Would you return the lines that run from the start of the data below to the line with "green brick C4 level 1 -> none", both included, exactly as written and without pictures?

Before-and-after scene images
----------------------------------------

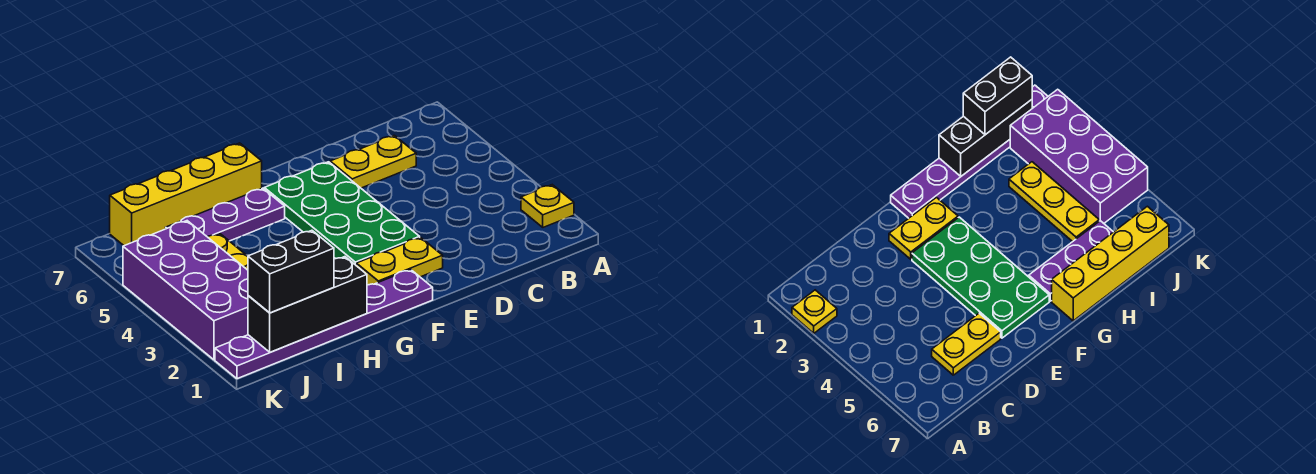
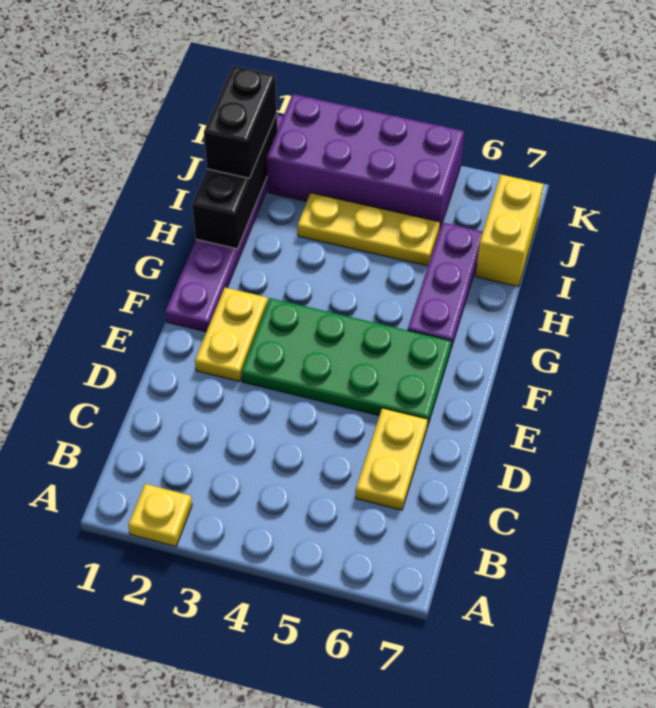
yellow brick G7:J7 level 1 -> yellow brick I7:J7 level 1

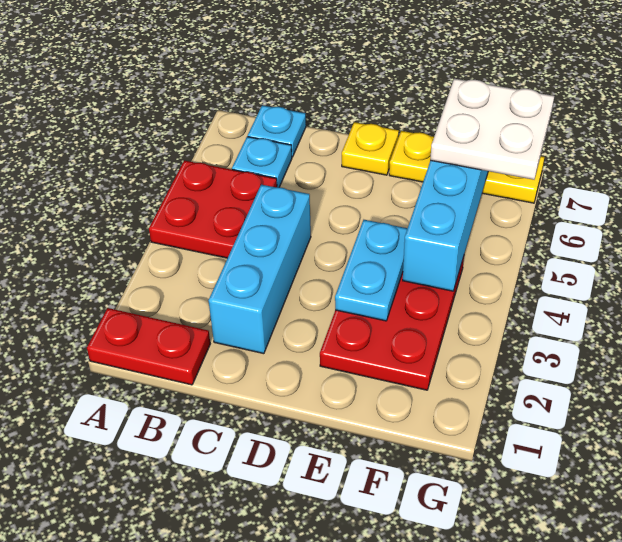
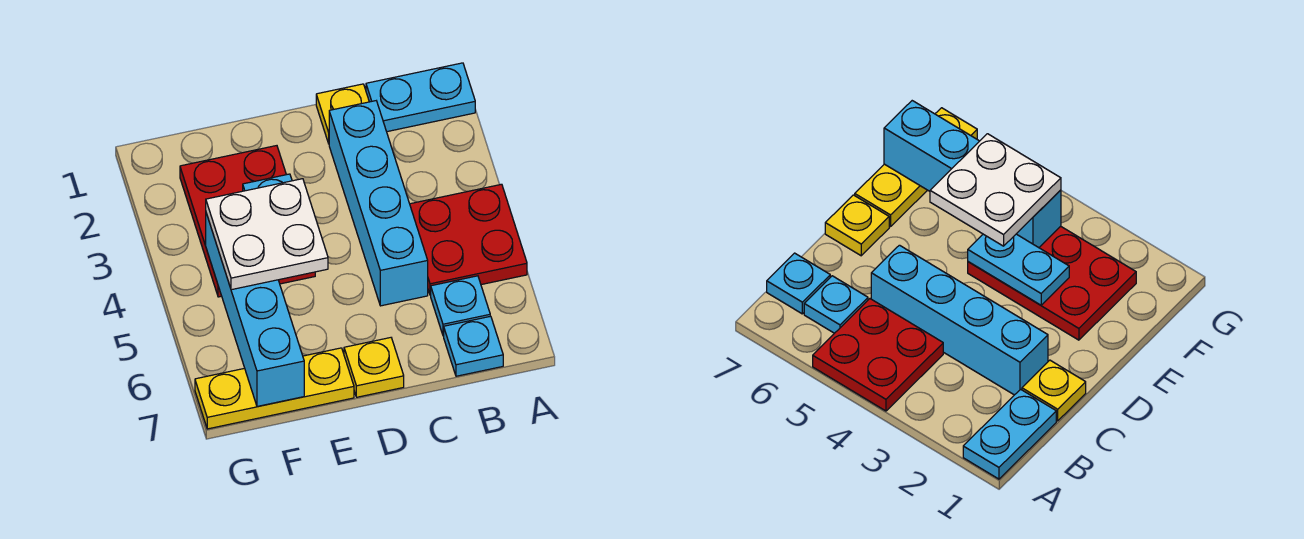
red plate A1:B1 level 1 -> cyan plate A1:B1 level 1
none -> yellow plate C1 level 1
cyan brick C2:C4 level 1 -> cyan brick C2:C5 level 1
white plate F6:G7 level 3 -> white plate E4:F5 level 3

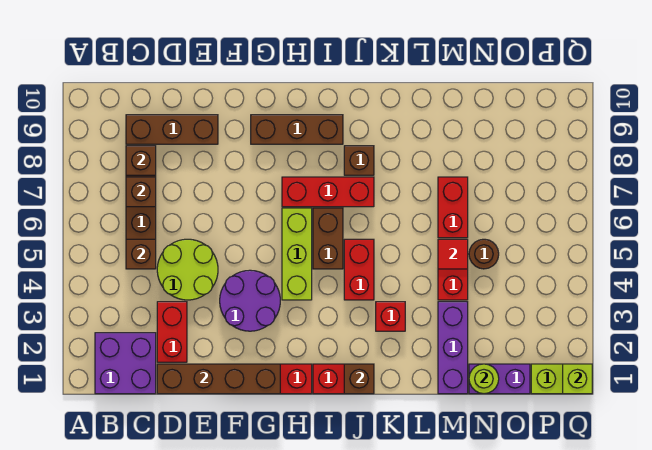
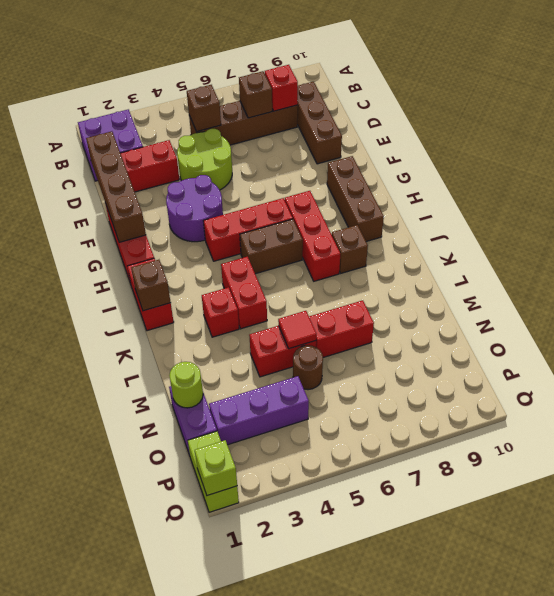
brown brick C8 level 2 -> red brick C8 level 2
lime brick H4:H6 level 1 -> red brick H4:H6 level 1
red brick J4:J5 level 1 -> red brick J4:K4 level 1
purple brick M1:M3 level 1 -> purple brick O2:O4 level 1

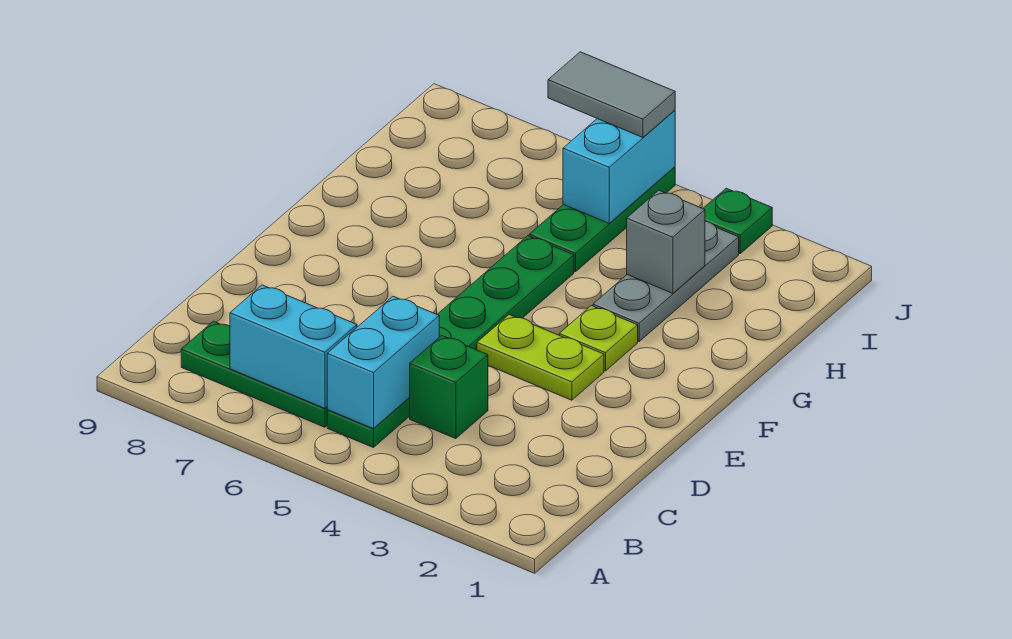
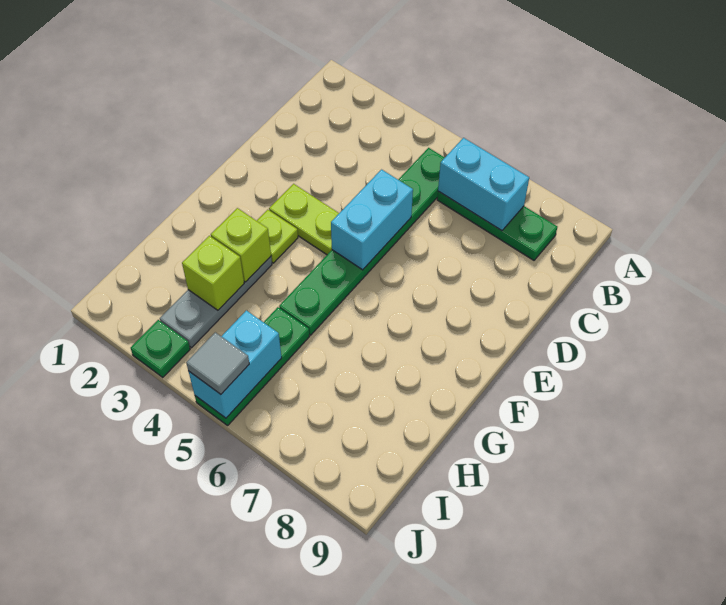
cyan brick B5:C5 level 2 -> cyan brick D5:E5 level 2
green brick C4 level 1 -> none
none -> lime brick G3 level 2
grey brick H3 level 2 -> lime brick H3 level 2
grey tile J5:J6 level 3 -> grey tile J5 level 3

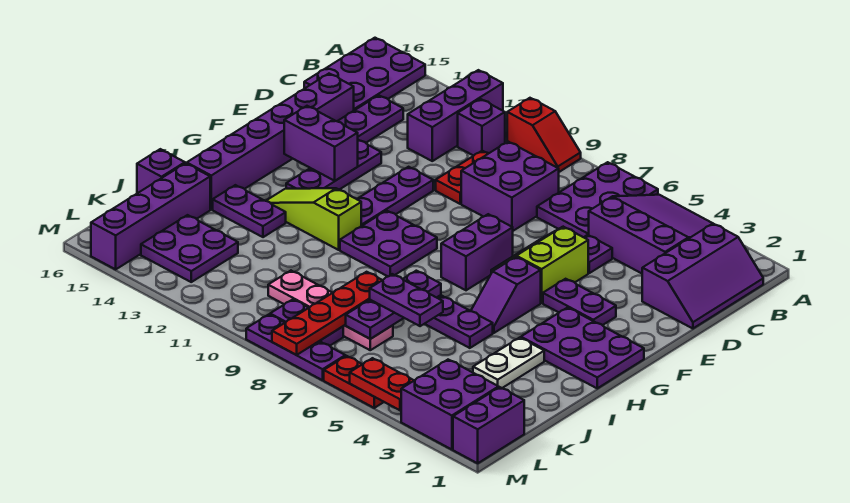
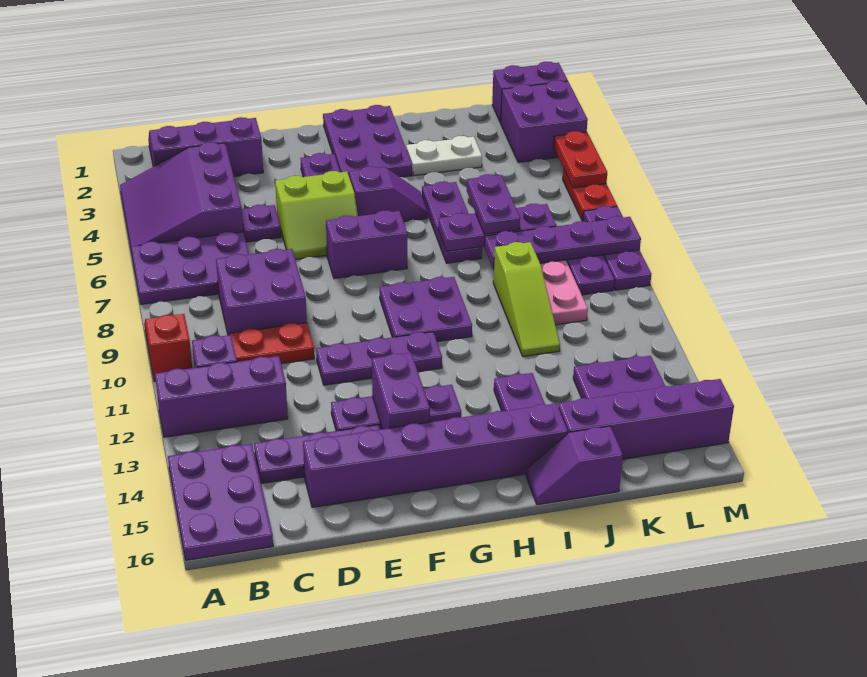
purple plate A15:C16 level 1 -> purple plate A14:B16 level 1
lime slope H11:H13 level 1 top 11 -> lime slope J9:J11 level 1 top 9
red plate J8:M8 level 2 -> purple plate J8:M8 level 2

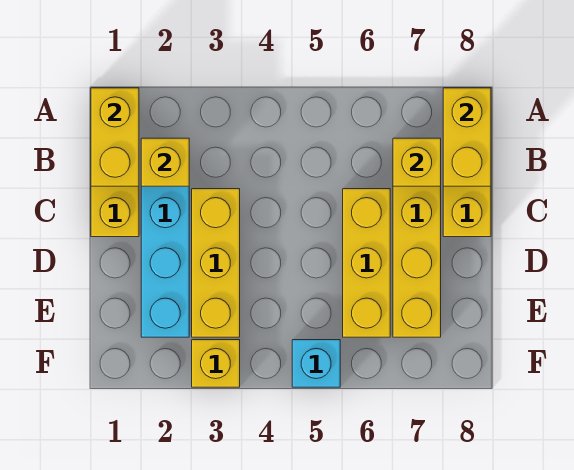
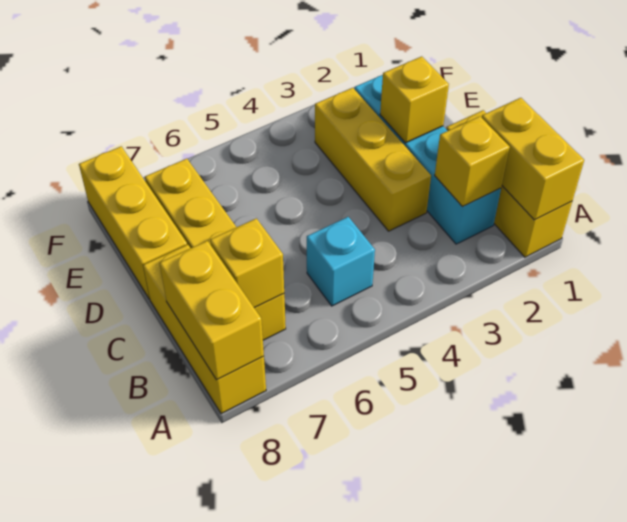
yellow brick C6:E6 level 1 -> yellow brick D8:F8 level 1
yellow brick F3 level 1 -> yellow brick D2 level 2
cyan brick F5 level 1 -> cyan brick B5 level 1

----------------------------------------

Result for this exercise
yellow brick G7:J7 level 1 -> yellow brick I7:J7 level 1

red plate A1:B1 level 1 -> cyan plate A1:B1 level 1
none -> yellow plate C1 level 1
cyan brick C2:C4 level 1 -> cyan brick C2:C5 level 1
white plate F6:G7 level 3 -> white plate E4:F5 level 3

brown brick C8 level 2 -> red brick C8 level 2
lime brick H4:H6 level 1 -> red brick H4:H6 level 1
red brick J4:J5 level 1 -> red brick J4:K4 level 1
purple brick M1:M3 level 1 -> purple brick O2:O4 level 1

cyan brick B5:C5 level 2 -> cyan brick D5:E5 level 2
green brick C4 level 1 -> none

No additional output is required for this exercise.